WHAT TO PRODUCE: Provide an exact copy of the data, excluding the images.

────────────────────

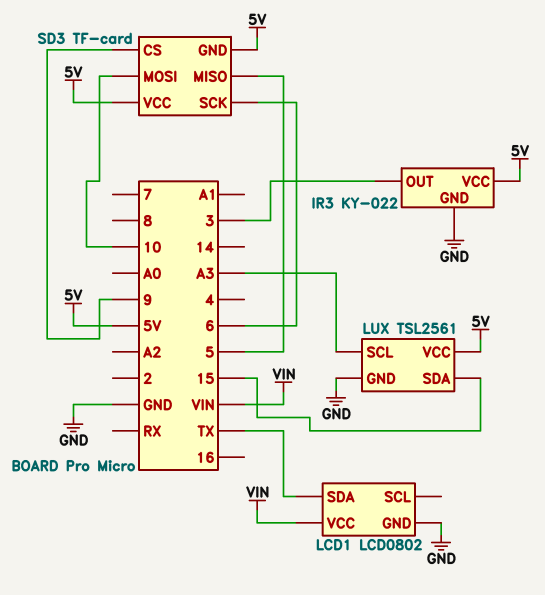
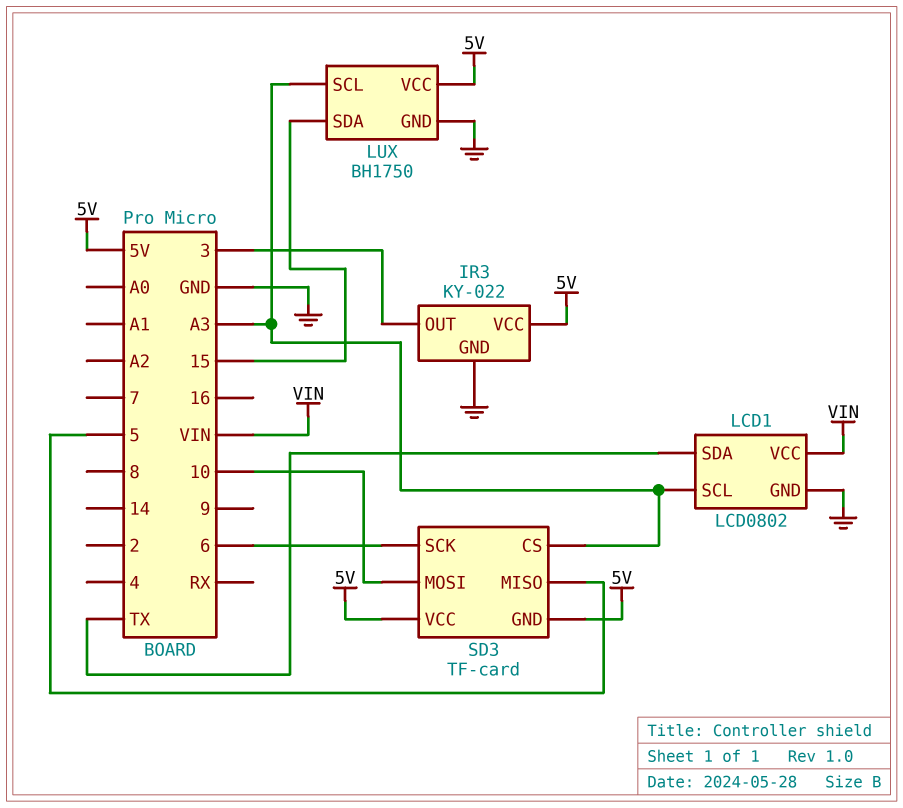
LCD1 pin SCL: none -> A3
LUX: TSL2561 -> BH1750
SD3 pin CS: 9 -> A3

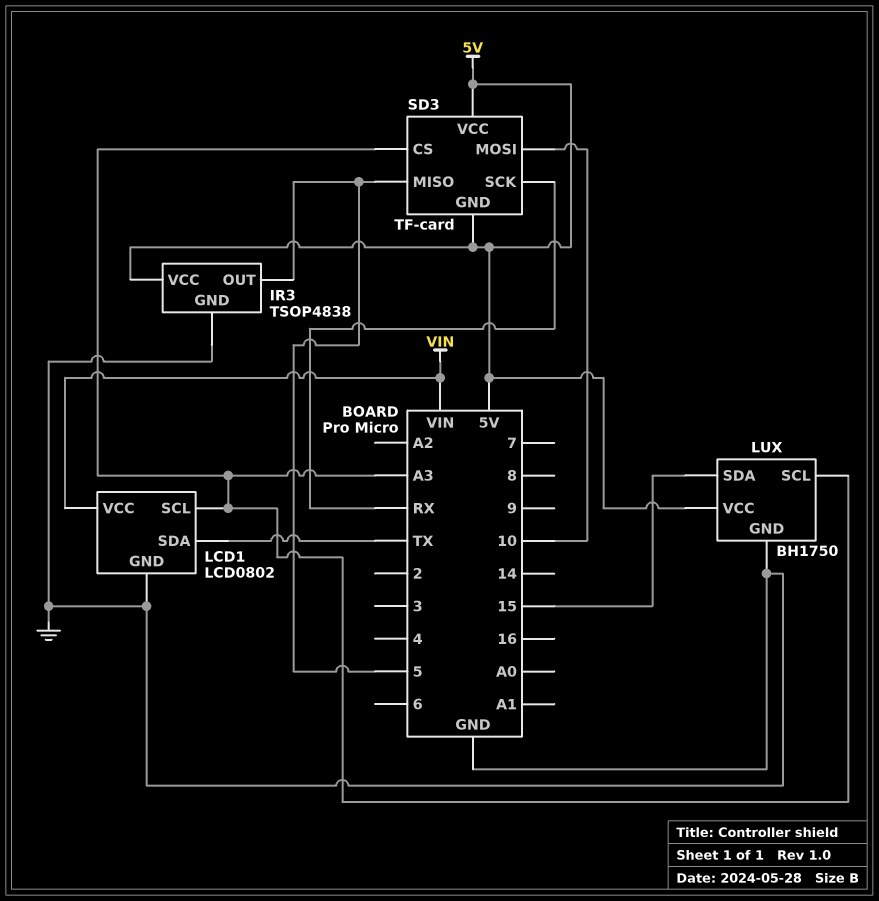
IR3: KY-022 -> TSOP4838
IR3 pin OUT: 3 -> 5
SD3 pin SCK: 6 -> RX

────────────────────

RESPONSE:
LCD1 pin SCL: none -> A3
LUX: TSL2561 -> BH1750
SD3 pin CS: 9 -> A3

IR3: KY-022 -> TSOP4838
IR3 pin OUT: 3 -> 5
SD3 pin SCK: 6 -> RX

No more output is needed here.